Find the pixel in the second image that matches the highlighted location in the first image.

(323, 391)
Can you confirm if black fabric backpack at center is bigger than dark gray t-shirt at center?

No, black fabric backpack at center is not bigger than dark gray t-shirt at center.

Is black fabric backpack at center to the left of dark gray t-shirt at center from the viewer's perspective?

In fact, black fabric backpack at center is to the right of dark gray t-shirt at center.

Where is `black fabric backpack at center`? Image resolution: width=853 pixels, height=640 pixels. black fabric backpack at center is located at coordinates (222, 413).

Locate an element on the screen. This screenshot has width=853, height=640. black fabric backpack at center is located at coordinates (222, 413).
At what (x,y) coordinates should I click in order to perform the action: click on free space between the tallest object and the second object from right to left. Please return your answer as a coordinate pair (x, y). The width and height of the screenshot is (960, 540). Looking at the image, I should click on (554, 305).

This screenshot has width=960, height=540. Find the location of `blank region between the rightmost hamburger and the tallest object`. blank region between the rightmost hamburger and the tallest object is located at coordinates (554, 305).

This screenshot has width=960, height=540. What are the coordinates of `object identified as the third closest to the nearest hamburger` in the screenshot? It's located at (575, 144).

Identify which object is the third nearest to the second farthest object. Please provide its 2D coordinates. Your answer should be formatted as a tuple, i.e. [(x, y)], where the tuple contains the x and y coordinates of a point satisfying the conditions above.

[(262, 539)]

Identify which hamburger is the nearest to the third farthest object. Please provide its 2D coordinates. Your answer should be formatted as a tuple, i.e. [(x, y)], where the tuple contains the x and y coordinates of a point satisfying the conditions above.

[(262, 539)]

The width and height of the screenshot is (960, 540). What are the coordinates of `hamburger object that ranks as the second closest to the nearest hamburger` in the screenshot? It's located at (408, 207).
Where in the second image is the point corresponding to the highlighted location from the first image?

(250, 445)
* * *
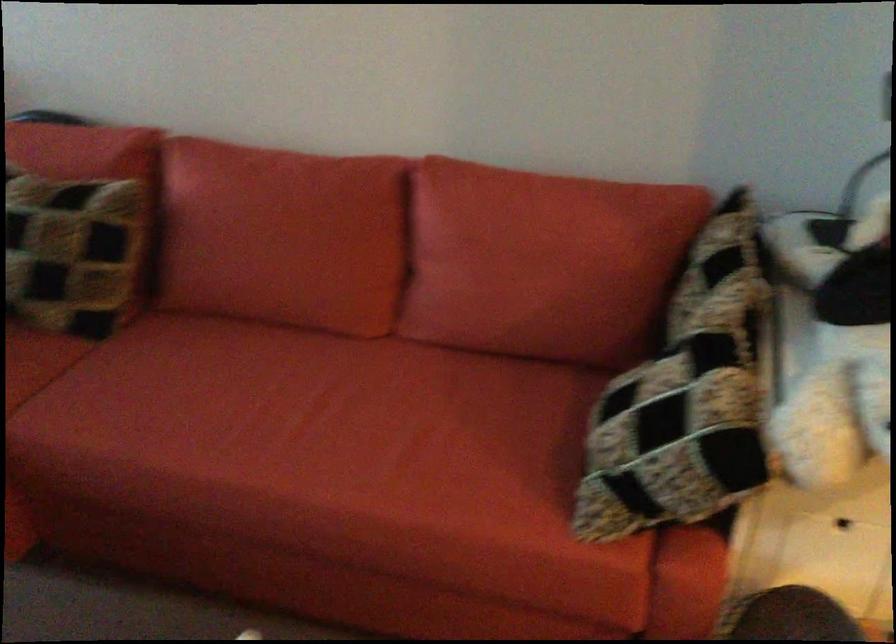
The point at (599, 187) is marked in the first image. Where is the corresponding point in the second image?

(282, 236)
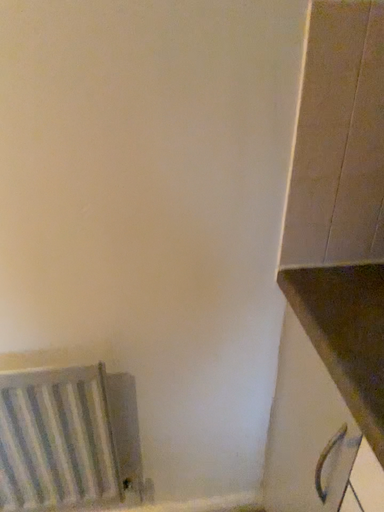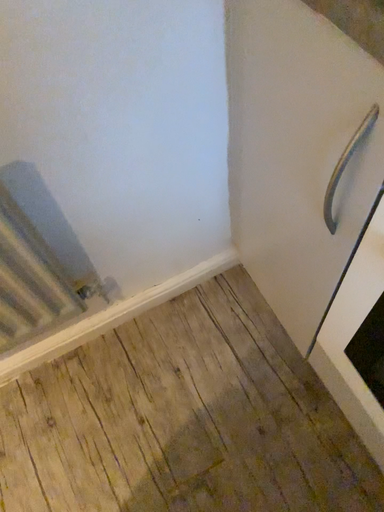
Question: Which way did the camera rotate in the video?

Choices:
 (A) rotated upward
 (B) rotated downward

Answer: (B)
* * *
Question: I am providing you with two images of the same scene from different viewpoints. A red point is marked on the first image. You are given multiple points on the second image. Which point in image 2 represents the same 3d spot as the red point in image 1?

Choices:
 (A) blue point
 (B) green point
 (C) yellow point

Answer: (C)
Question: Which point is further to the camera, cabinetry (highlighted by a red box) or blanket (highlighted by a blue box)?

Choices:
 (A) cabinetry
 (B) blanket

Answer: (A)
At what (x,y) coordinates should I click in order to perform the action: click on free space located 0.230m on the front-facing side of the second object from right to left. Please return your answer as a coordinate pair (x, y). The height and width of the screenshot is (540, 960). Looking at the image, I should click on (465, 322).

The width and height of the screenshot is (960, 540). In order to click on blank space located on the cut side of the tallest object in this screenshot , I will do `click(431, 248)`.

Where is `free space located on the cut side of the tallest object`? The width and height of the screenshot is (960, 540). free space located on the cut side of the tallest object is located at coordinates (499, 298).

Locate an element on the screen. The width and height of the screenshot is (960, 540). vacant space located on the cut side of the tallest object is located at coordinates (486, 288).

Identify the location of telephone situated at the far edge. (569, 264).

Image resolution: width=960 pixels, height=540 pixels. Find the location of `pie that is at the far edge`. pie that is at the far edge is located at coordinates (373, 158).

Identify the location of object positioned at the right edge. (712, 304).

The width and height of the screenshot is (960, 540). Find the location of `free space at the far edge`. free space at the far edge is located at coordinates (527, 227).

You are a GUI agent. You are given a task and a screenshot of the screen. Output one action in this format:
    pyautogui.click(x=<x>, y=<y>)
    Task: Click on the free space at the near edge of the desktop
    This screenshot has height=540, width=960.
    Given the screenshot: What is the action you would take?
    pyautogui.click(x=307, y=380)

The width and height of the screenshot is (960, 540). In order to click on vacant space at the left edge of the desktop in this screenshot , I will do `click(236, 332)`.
* * *
▶ [Work order]: Can you turn the stretch of the items above that opens with the line containing "No, black fabric" and closes with the line containing "In fact, black", both lines included, into a numbered list with the blank lines left out?

▶ [Exercise answer]:
1. No, black fabric backpack at center is not bigger than dark gray t-shirt at center.
2. Is black fabric backpack at center to the left of dark gray t-shirt at center from the viewer's perspective?
3. In fact, black fabric backpack at center is to the right of dark gray t-shirt at center.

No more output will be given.